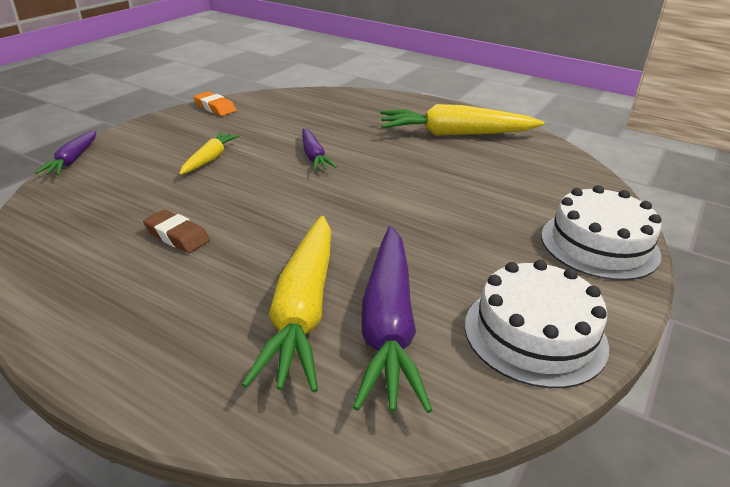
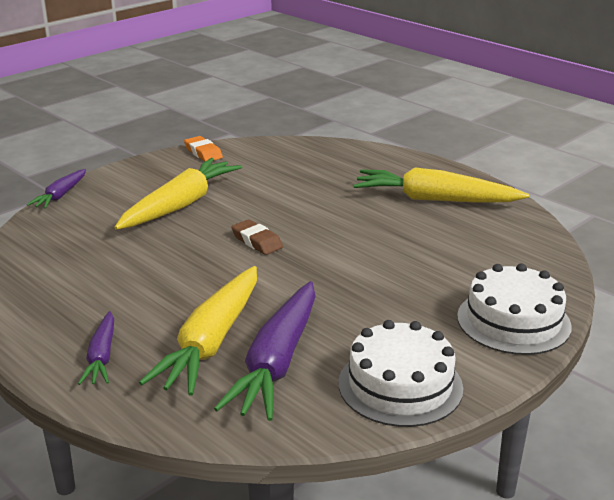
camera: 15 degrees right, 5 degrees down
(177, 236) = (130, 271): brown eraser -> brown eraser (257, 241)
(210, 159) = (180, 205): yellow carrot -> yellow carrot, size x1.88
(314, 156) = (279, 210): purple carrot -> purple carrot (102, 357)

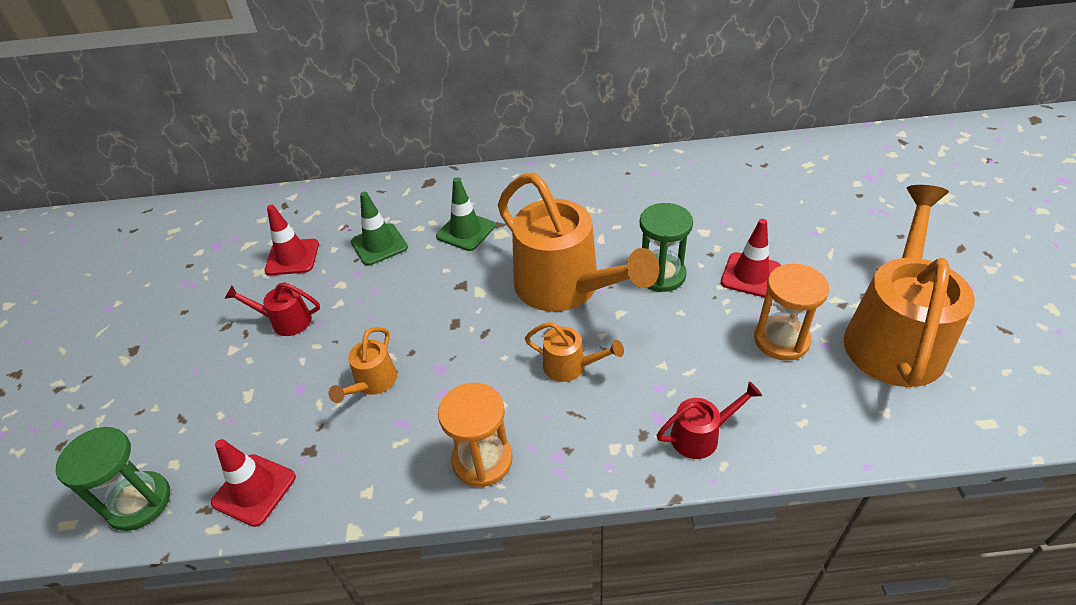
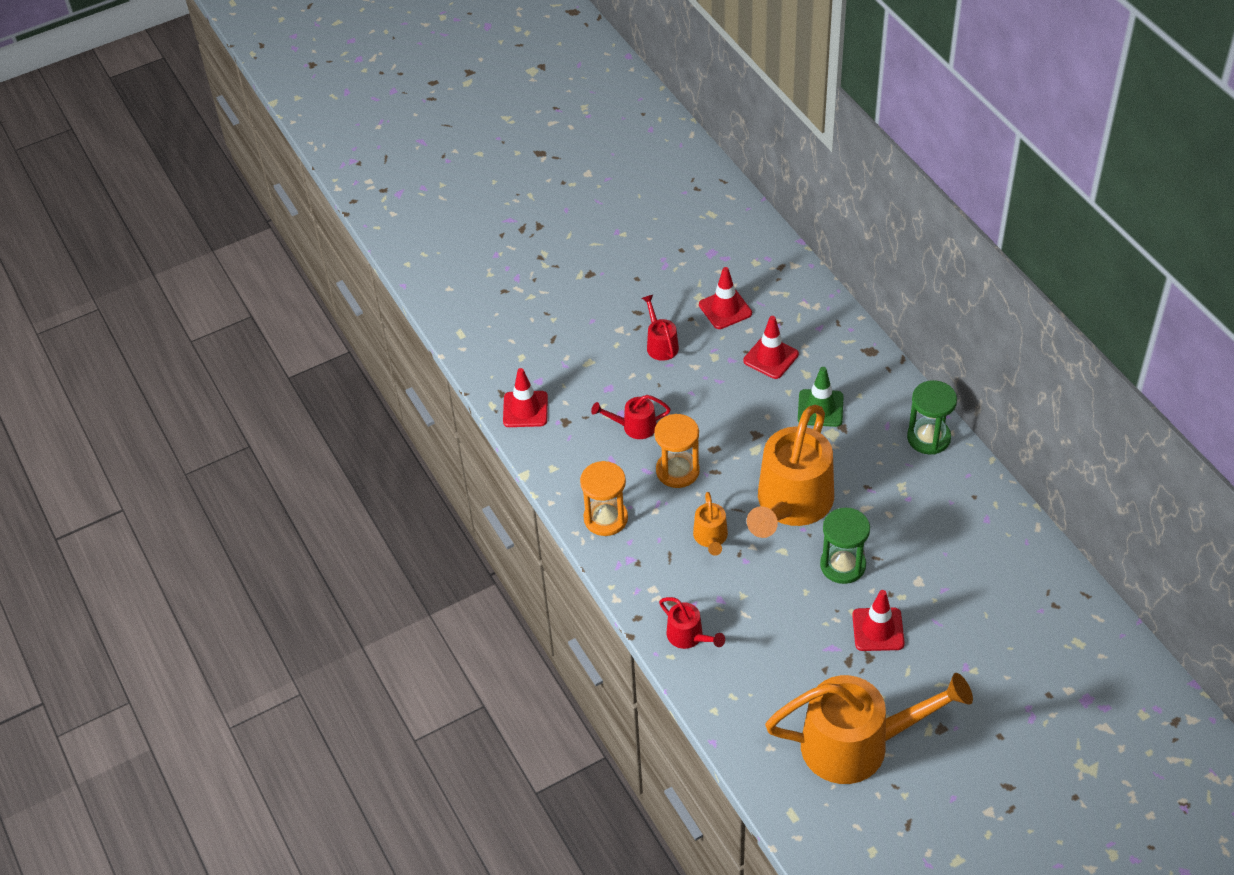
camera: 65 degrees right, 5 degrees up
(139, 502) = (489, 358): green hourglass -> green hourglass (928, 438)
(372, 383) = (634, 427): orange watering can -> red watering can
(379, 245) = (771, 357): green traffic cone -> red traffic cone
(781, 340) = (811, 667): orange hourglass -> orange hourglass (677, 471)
********
## What is being asked
An answer containing only the lines from the one holding "(210, 159) = (180, 205): yellow" through the close of the entries above, reproduced exactly and stripped of pictures, is expected.

## Written solution
(210, 159) = (180, 205): yellow carrot -> yellow carrot, size x1.88
(314, 156) = (279, 210): purple carrot -> purple carrot (102, 357)

camera: 65 degrees right, 5 degrees up
(139, 502) = (489, 358): green hourglass -> green hourglass (928, 438)
(372, 383) = (634, 427): orange watering can -> red watering can
(379, 245) = (771, 357): green traffic cone -> red traffic cone
(781, 340) = (811, 667): orange hourglass -> orange hourglass (677, 471)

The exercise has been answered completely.